Give back the records below exactly, every one, with no pictures.

----------------

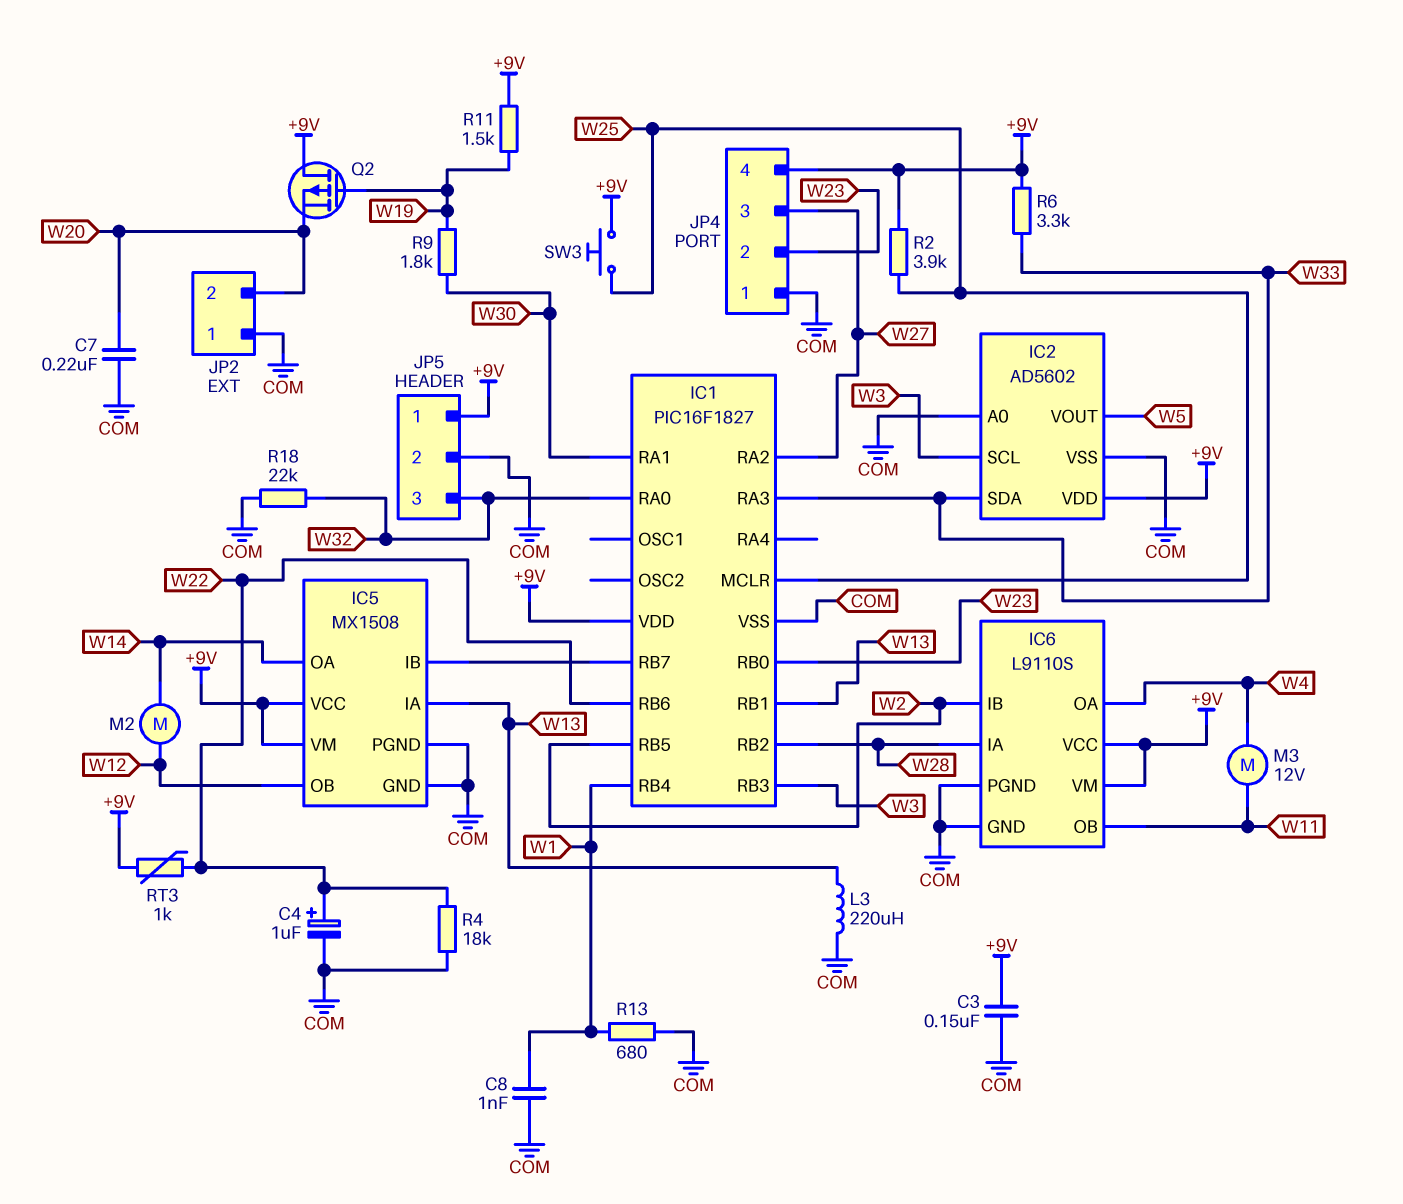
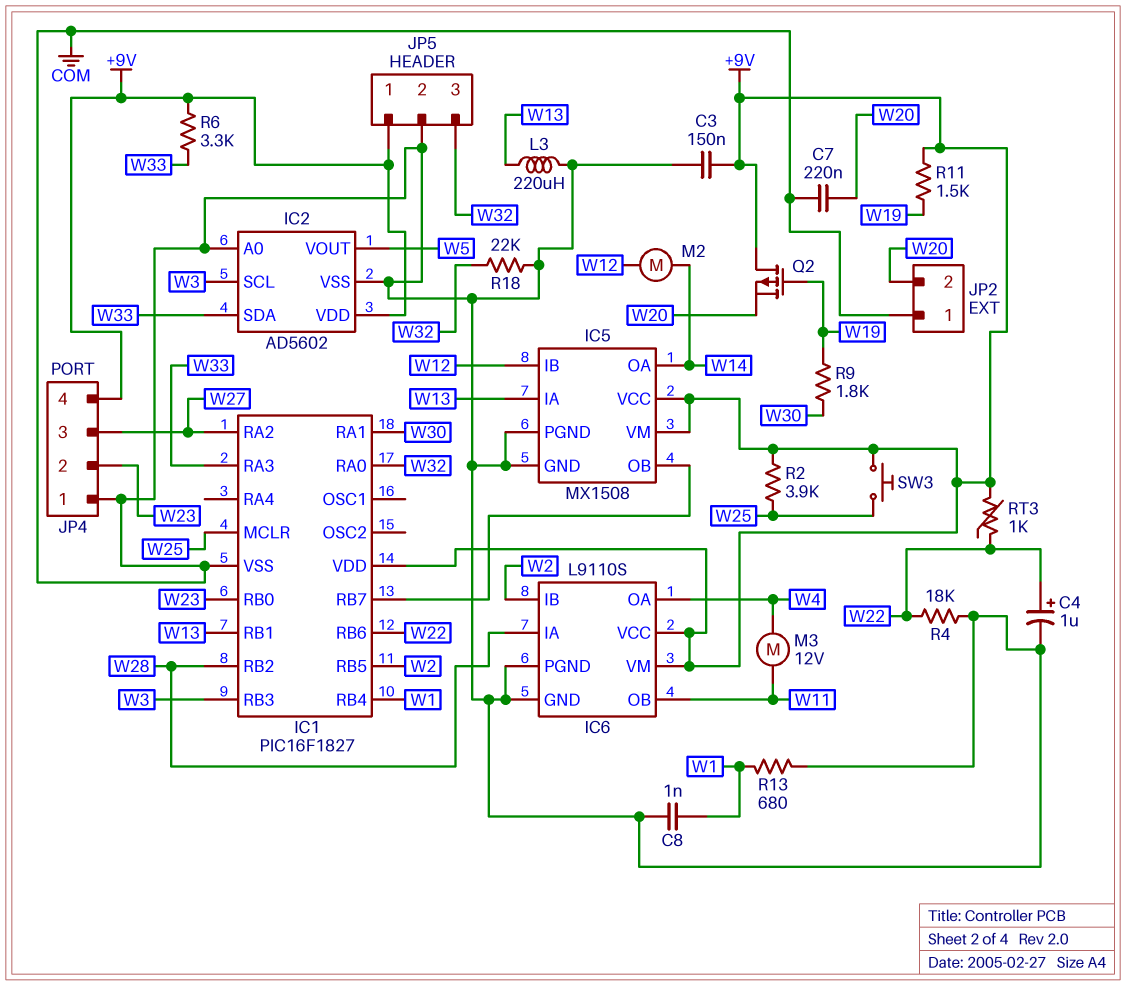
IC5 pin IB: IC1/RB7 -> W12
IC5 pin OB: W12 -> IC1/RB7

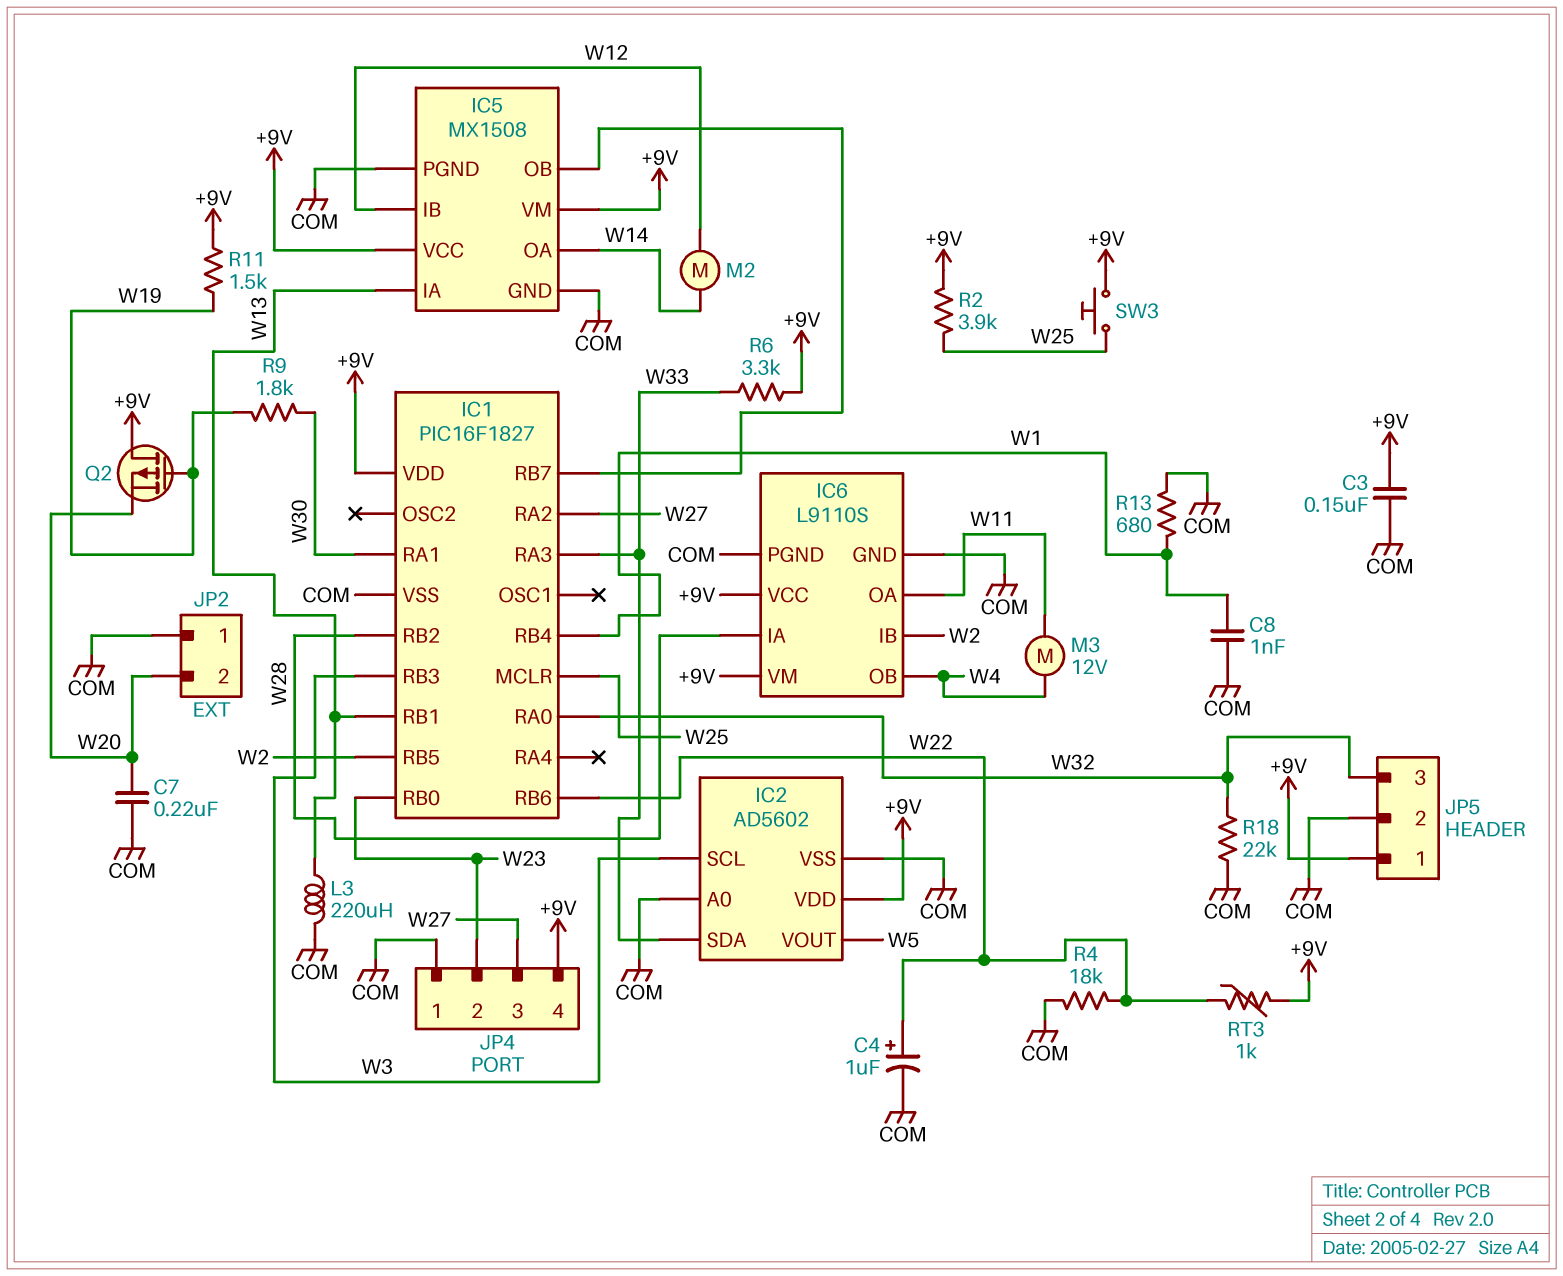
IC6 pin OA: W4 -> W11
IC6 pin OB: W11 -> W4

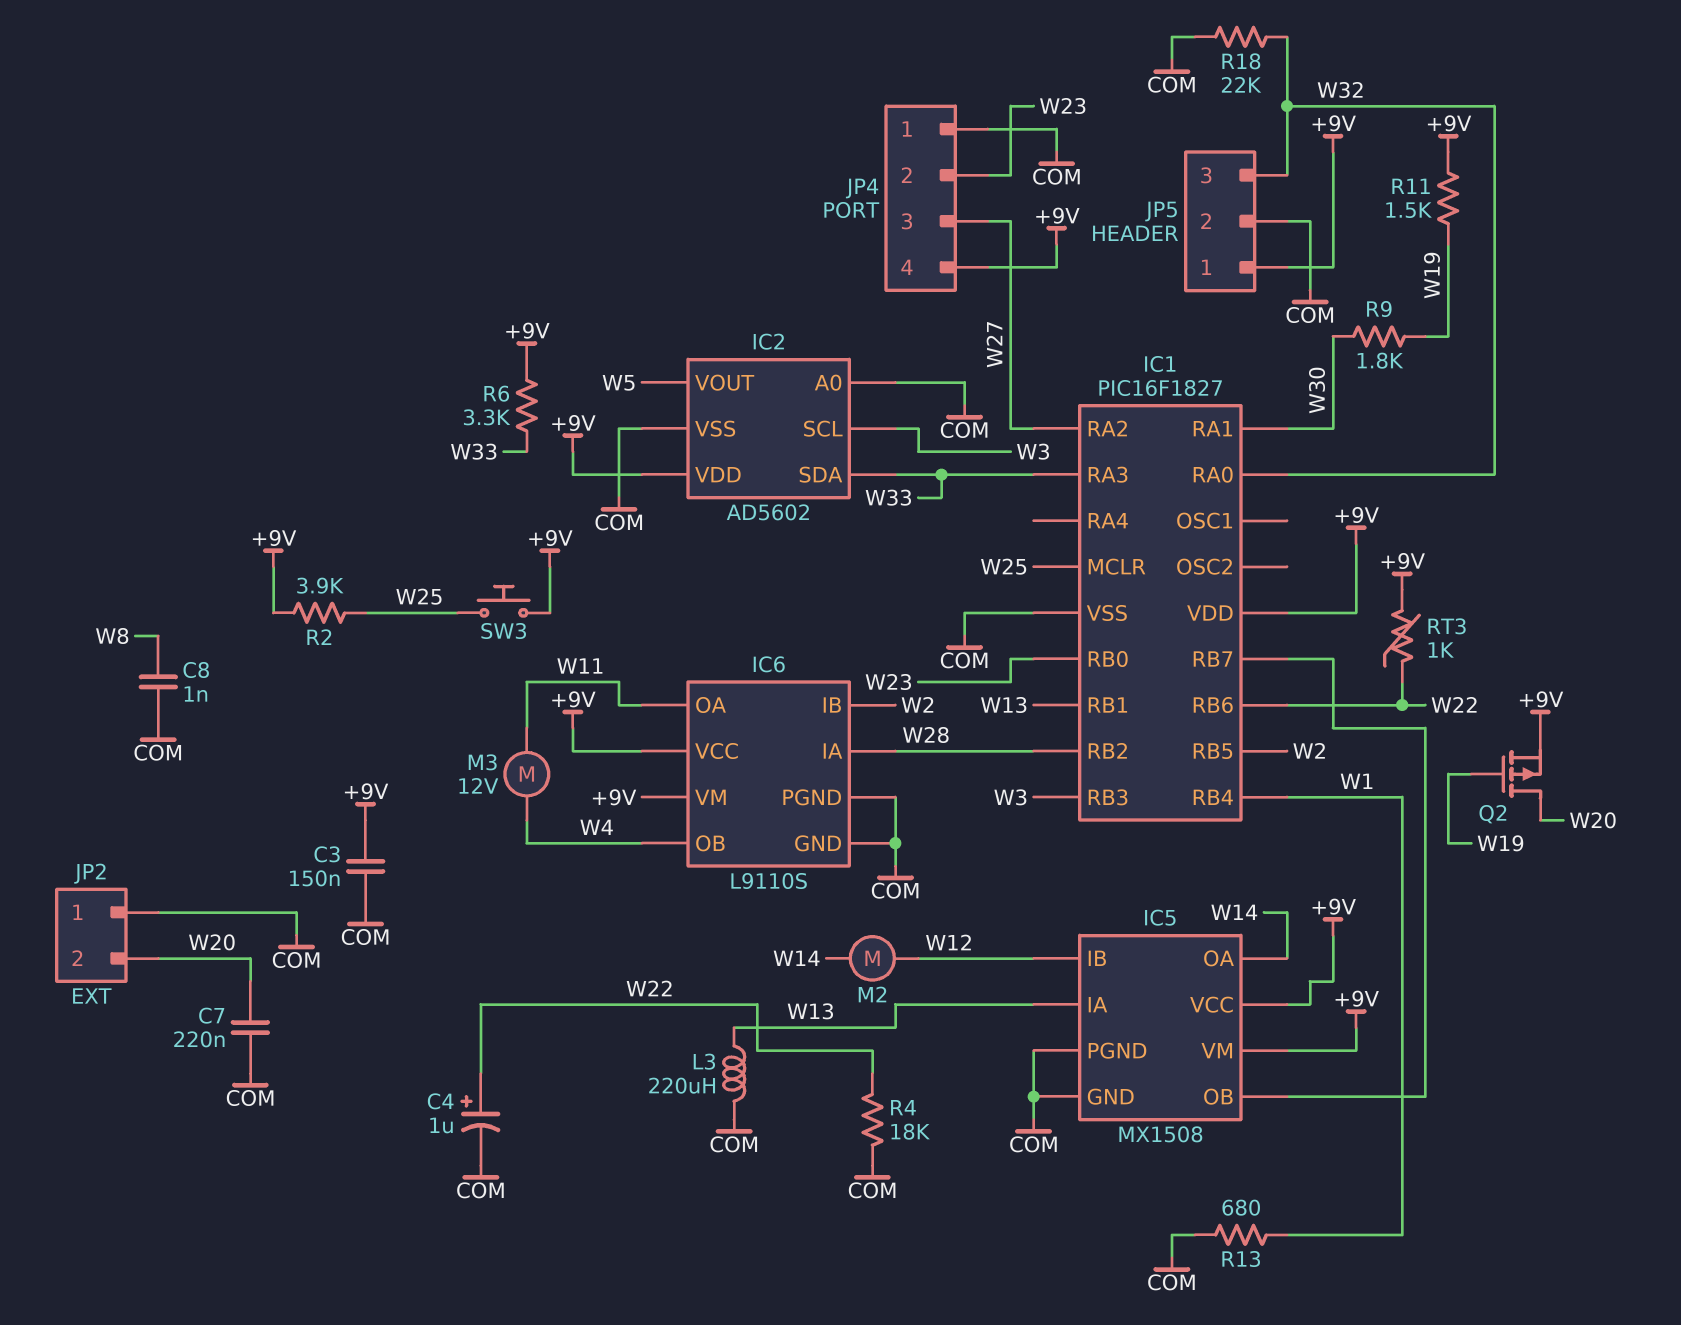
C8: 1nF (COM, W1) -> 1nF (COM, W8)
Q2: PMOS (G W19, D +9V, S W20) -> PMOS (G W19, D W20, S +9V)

----------------

Output of the task:
IC5 pin IB: IC1/RB7 -> W12
IC5 pin OB: W12 -> IC1/RB7

IC6 pin OA: W4 -> W11
IC6 pin OB: W11 -> W4

C8: 1nF (COM, W1) -> 1nF (COM, W8)
Q2: PMOS (G W19, D +9V, S W20) -> PMOS (G W19, D W20, S +9V)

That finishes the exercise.